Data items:
=-=-=

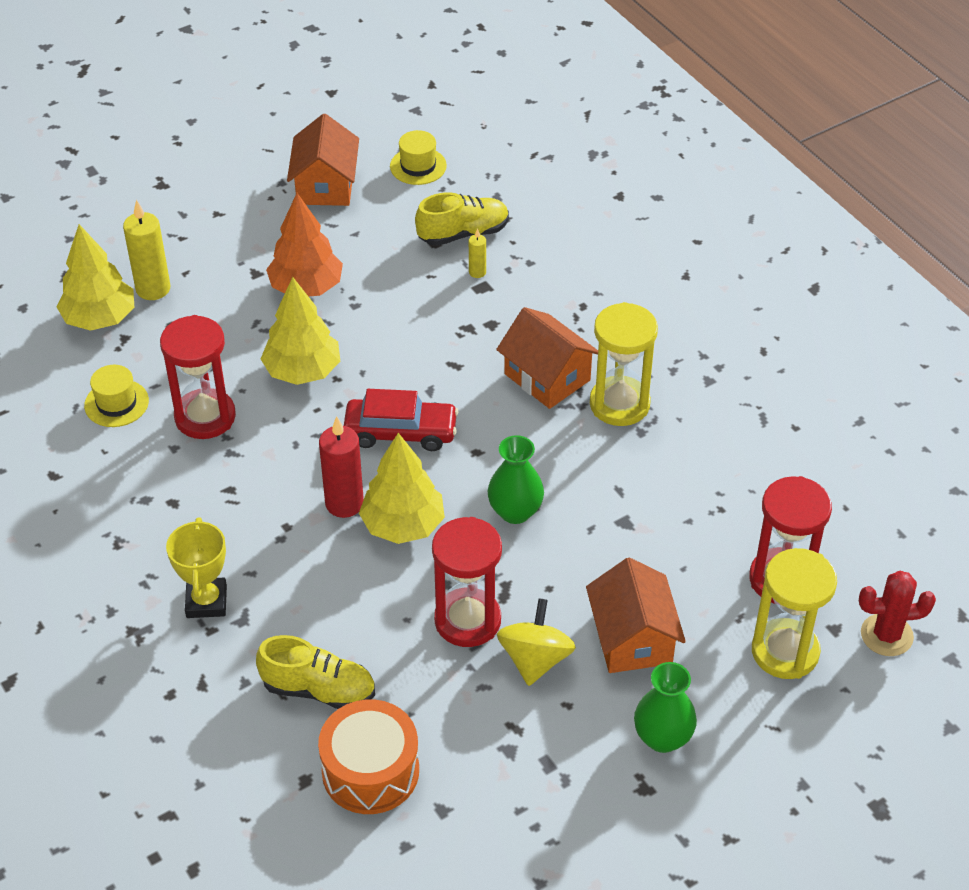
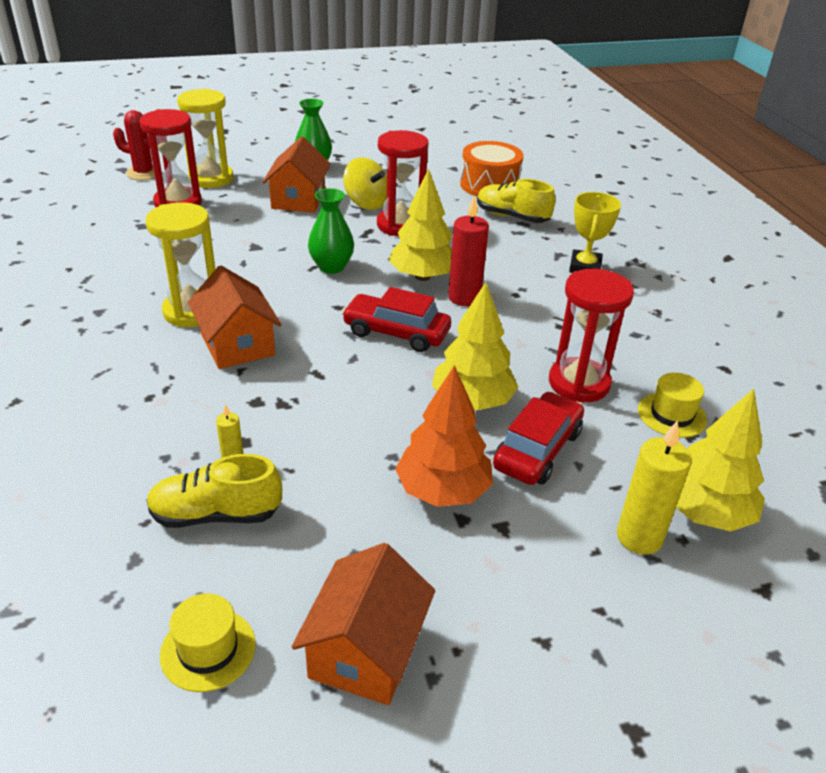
camera: 165 degrees left, 10 degrees down
(237, 339) = (537, 450): none -> red car
(535, 659) = (366, 203): yellow spinning top -> yellow spinning top turned 75 degrees counterclockwise

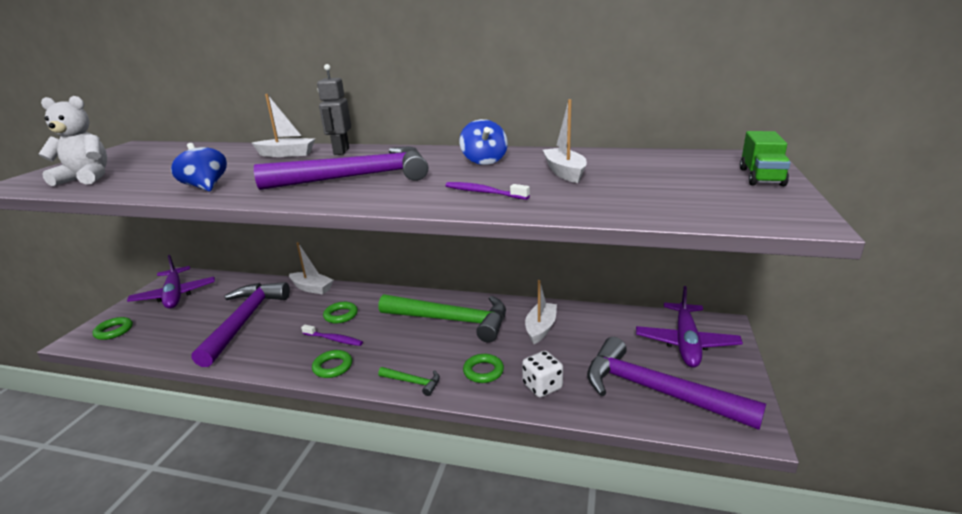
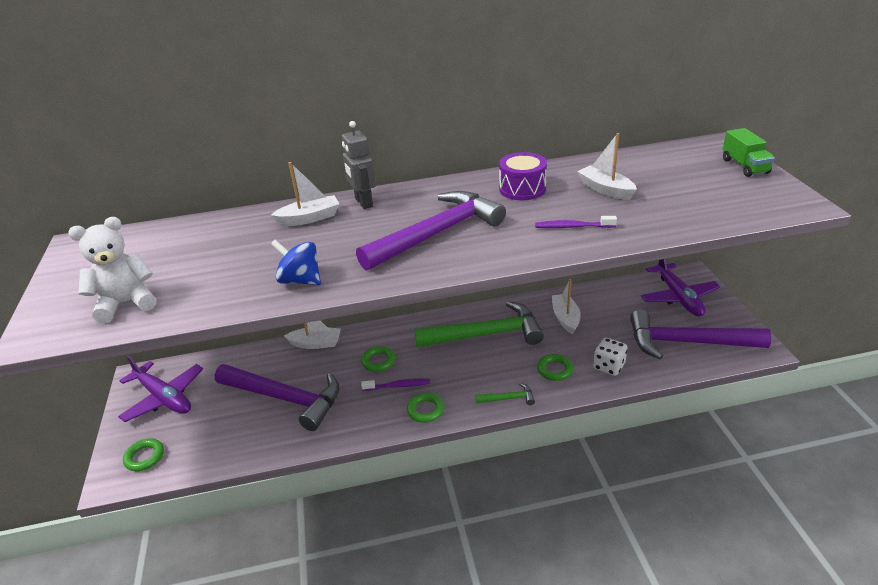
camera: 25 degrees left, 10 degrees up
(244, 321) = (285, 398): purple hammer -> purple hammer turned 135 degrees clockwise
(484, 161) = (522, 189): blue spinning top -> purple drum

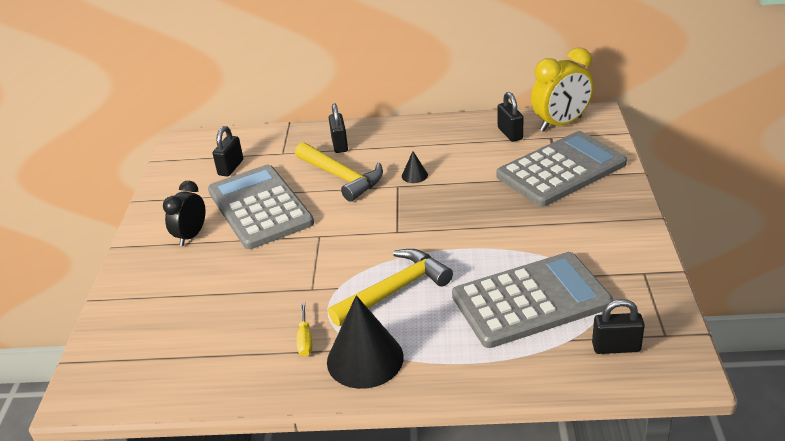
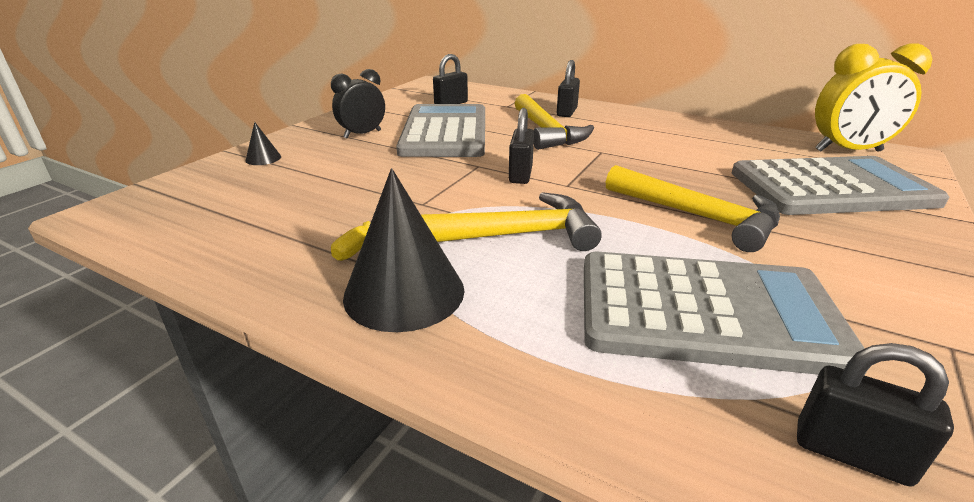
camera: 25 degrees right, 5 degrees down
(414, 175) = (627, 148): black cone -> black cone (263, 158)
(495, 229) = (698, 217): none -> yellow hammer
(510, 133) = (771, 144): black padlock -> black padlock (520, 174)

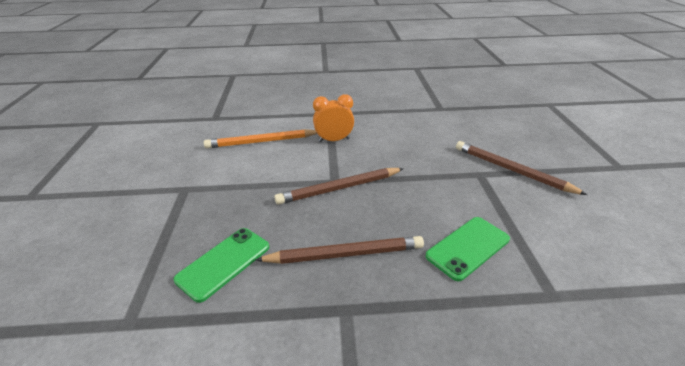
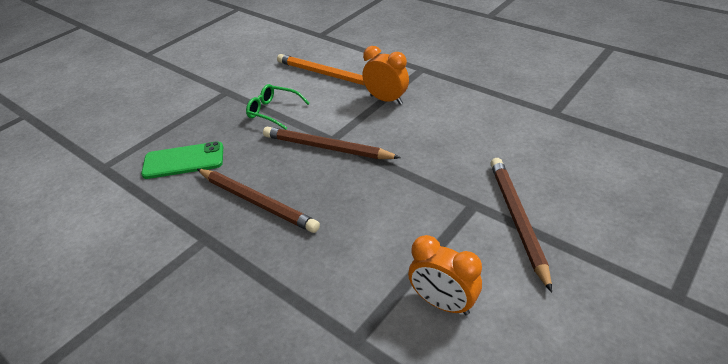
camera: 45 degrees right, 5 degrees up
(255, 184) = (273, 111): none -> green glasses
(468, 247) = (350, 258): green phone -> none
(553, 237) = (443, 303): none -> orange clock

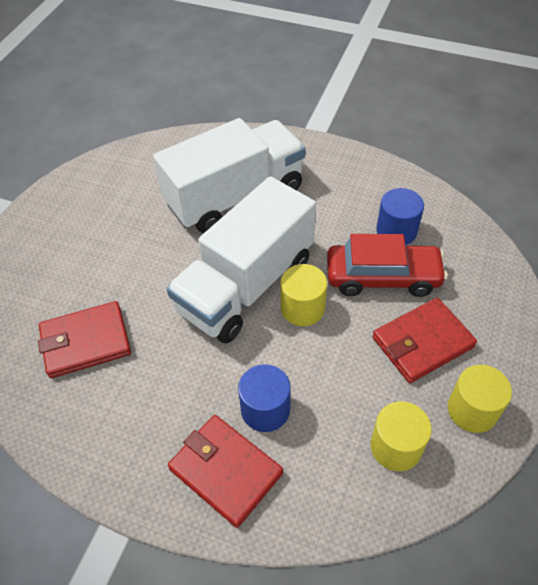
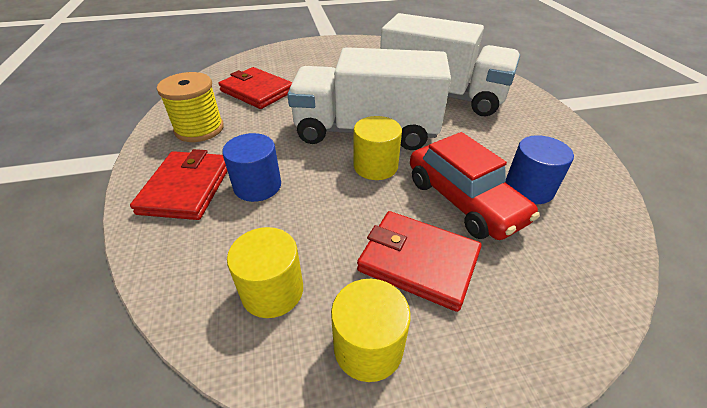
camera: 55 degrees right, 10 degrees down
(122, 428) = (199, 129): none -> yellow spool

=-=-=

A faithful copy of all the entries is required, pictures excluded.

camera: 165 degrees left, 10 degrees down
(237, 339) = (537, 450): none -> red car
(535, 659) = (366, 203): yellow spinning top -> yellow spinning top turned 75 degrees counterclockwise

camera: 25 degrees left, 10 degrees up
(244, 321) = (285, 398): purple hammer -> purple hammer turned 135 degrees clockwise
(484, 161) = (522, 189): blue spinning top -> purple drum

camera: 25 degrees right, 5 degrees down
(414, 175) = (627, 148): black cone -> black cone (263, 158)
(495, 229) = (698, 217): none -> yellow hammer
(510, 133) = (771, 144): black padlock -> black padlock (520, 174)

camera: 45 degrees right, 5 degrees up
(255, 184) = (273, 111): none -> green glasses
(468, 247) = (350, 258): green phone -> none
(553, 237) = (443, 303): none -> orange clock

camera: 55 degrees right, 10 degrees down
(122, 428) = (199, 129): none -> yellow spool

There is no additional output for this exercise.